● Exercise goal
Repeat the lines from the line with "brown hexagon: (1150, 244)" to the line with "orange cross: (292, 1101)" in the listing below, keeping both end lines and adding nothing.

● The data
══════
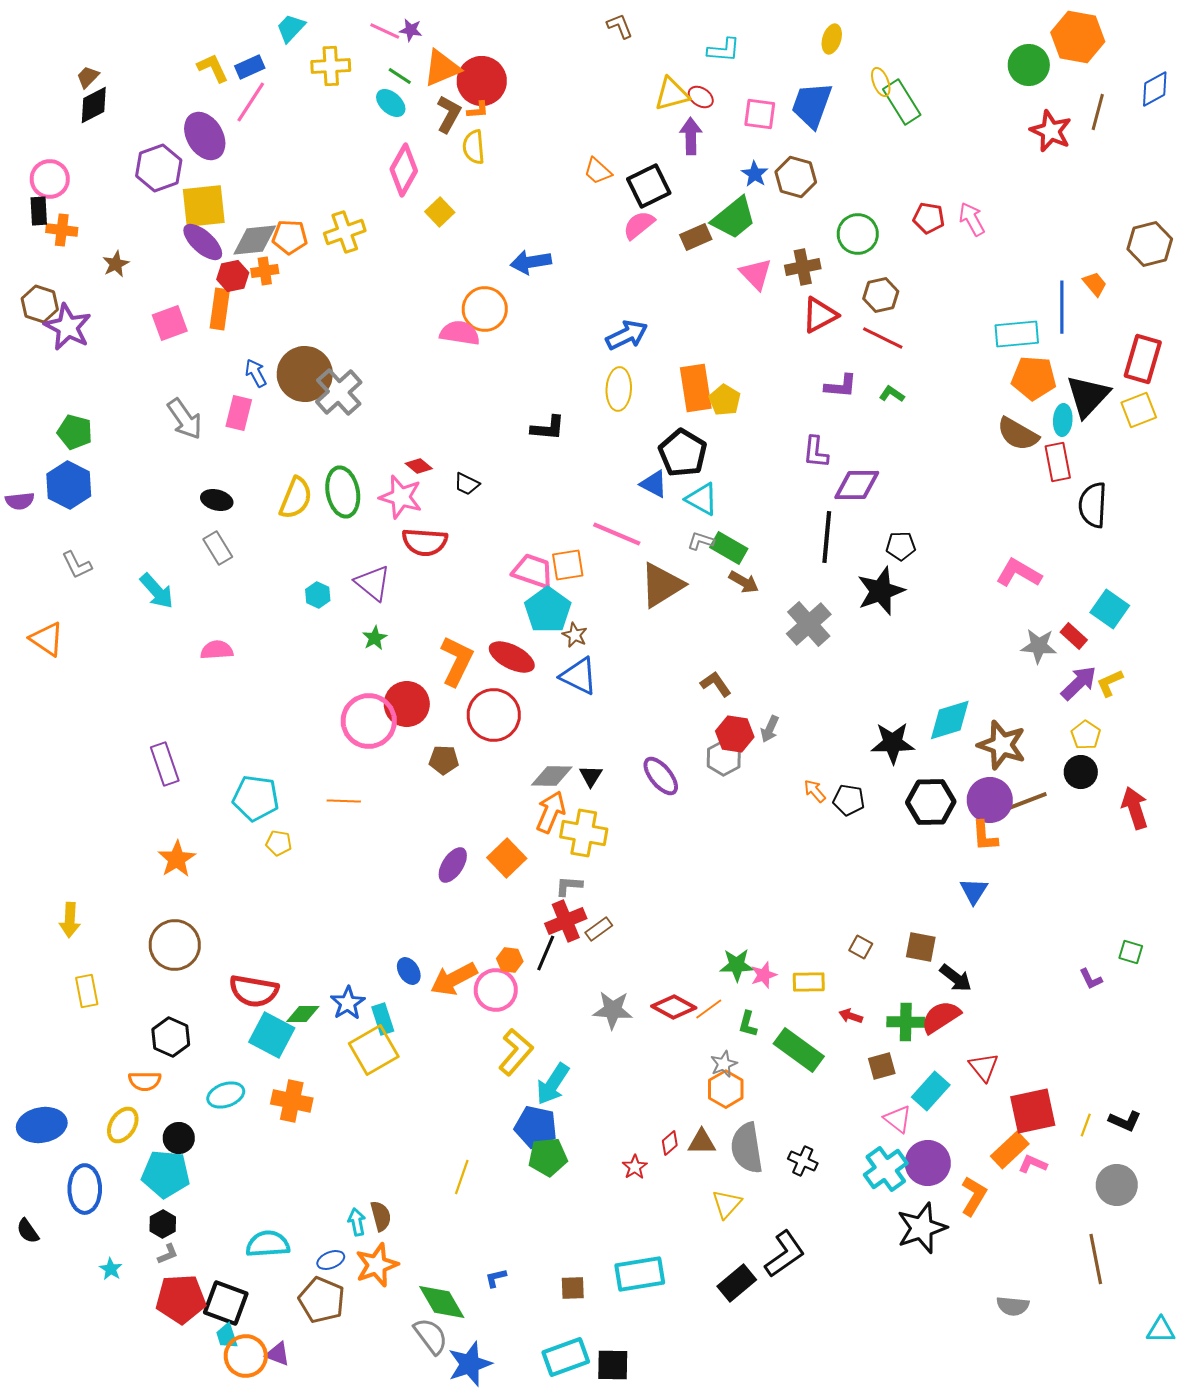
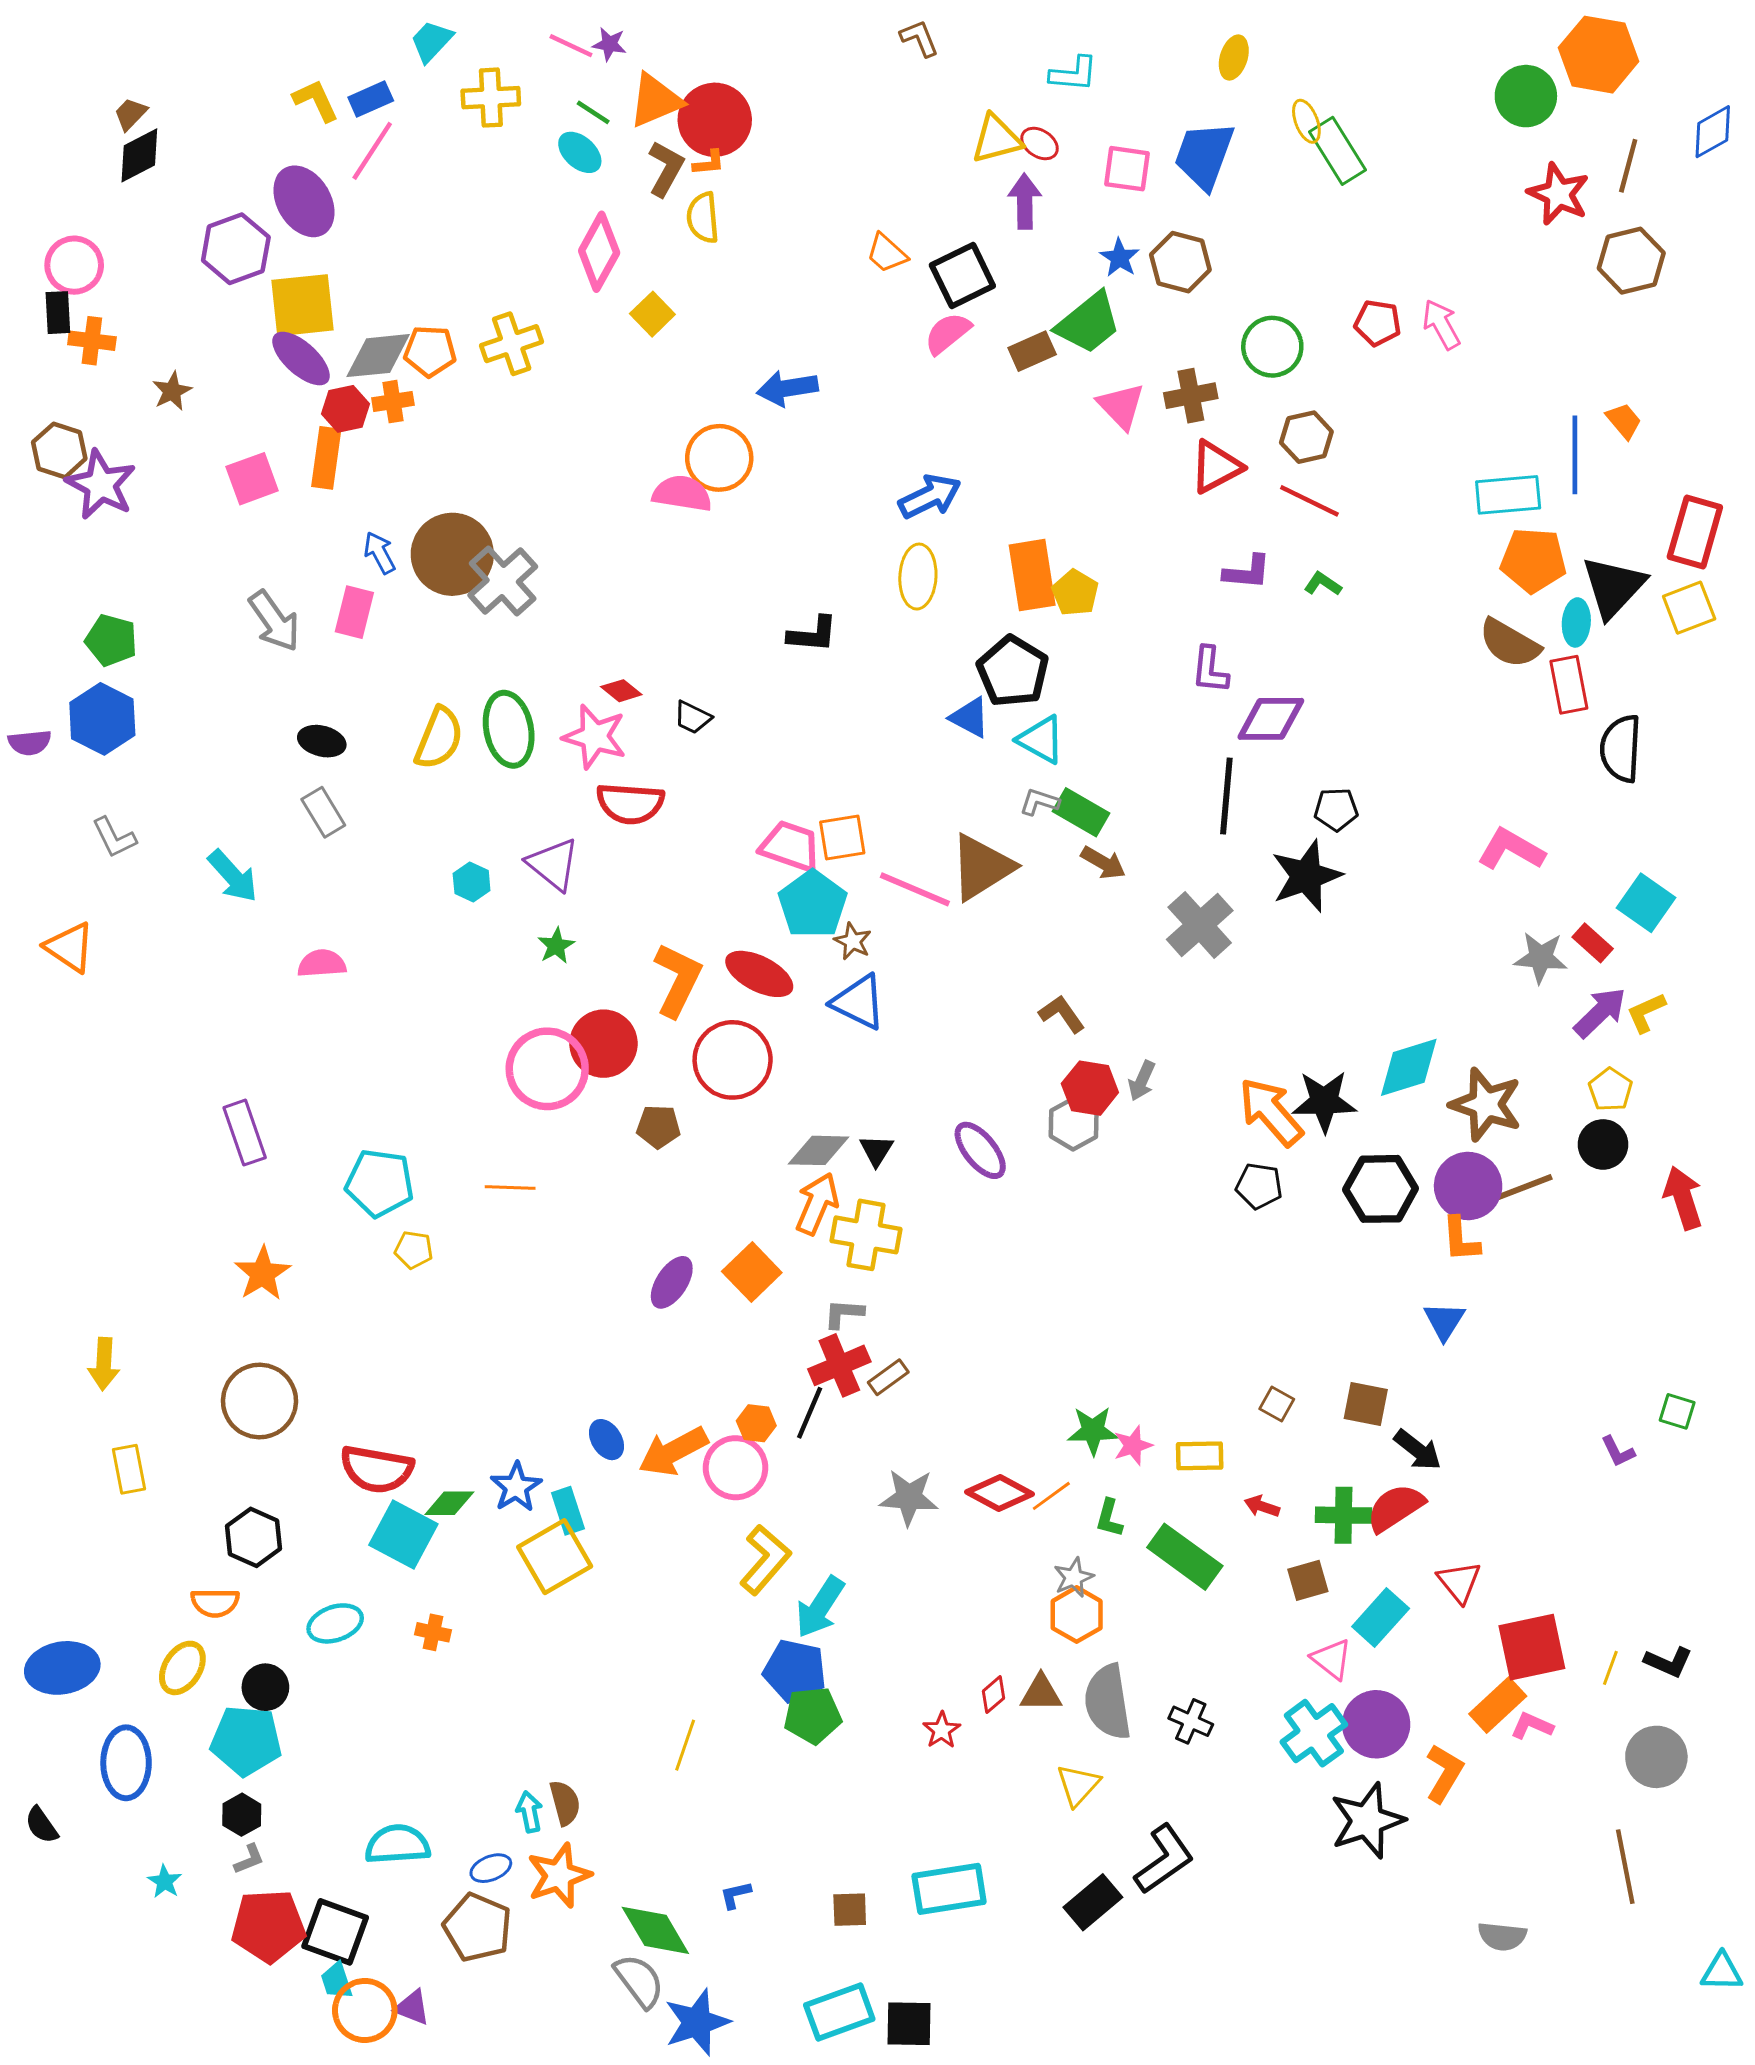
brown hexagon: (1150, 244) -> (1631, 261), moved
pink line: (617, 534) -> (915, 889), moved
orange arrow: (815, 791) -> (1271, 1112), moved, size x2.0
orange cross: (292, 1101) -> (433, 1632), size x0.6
══════
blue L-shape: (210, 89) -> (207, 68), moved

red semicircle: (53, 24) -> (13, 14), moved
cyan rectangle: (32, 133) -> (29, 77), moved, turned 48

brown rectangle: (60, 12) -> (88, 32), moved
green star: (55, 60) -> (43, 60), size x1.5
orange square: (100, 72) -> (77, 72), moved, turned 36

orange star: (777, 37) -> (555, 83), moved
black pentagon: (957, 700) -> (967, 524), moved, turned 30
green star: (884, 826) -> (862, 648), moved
══════
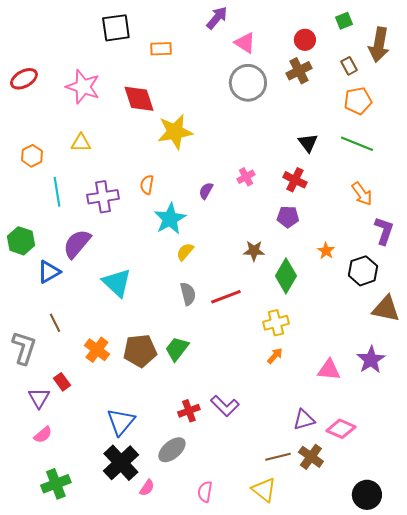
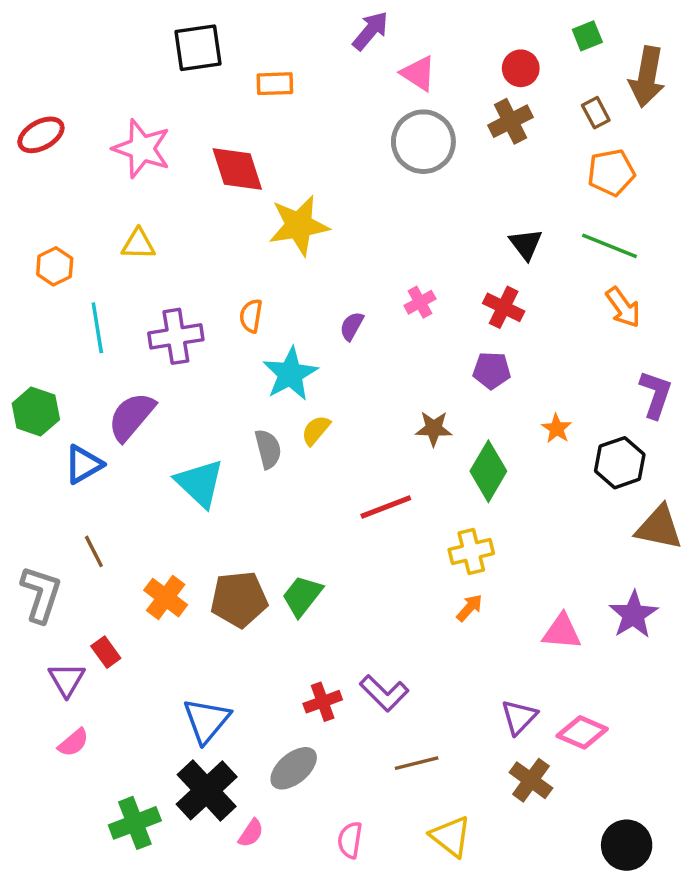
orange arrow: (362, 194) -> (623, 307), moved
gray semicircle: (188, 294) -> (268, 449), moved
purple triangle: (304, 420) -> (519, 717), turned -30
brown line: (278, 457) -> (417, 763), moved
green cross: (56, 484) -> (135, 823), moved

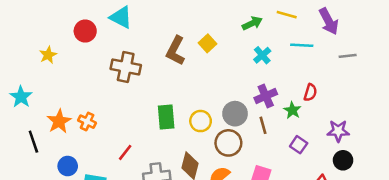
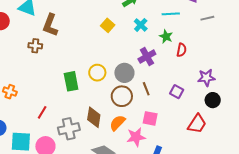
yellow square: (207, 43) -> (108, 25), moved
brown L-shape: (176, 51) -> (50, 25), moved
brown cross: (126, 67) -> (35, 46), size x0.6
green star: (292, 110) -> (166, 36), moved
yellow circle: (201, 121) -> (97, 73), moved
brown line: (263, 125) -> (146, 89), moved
══════
● Exercise answer
brown hexagon: (1150, 244) -> (1631, 261), moved
pink line: (617, 534) -> (915, 889), moved
orange arrow: (815, 791) -> (1271, 1112), moved, size x2.0
orange cross: (292, 1101) -> (433, 1632), size x0.6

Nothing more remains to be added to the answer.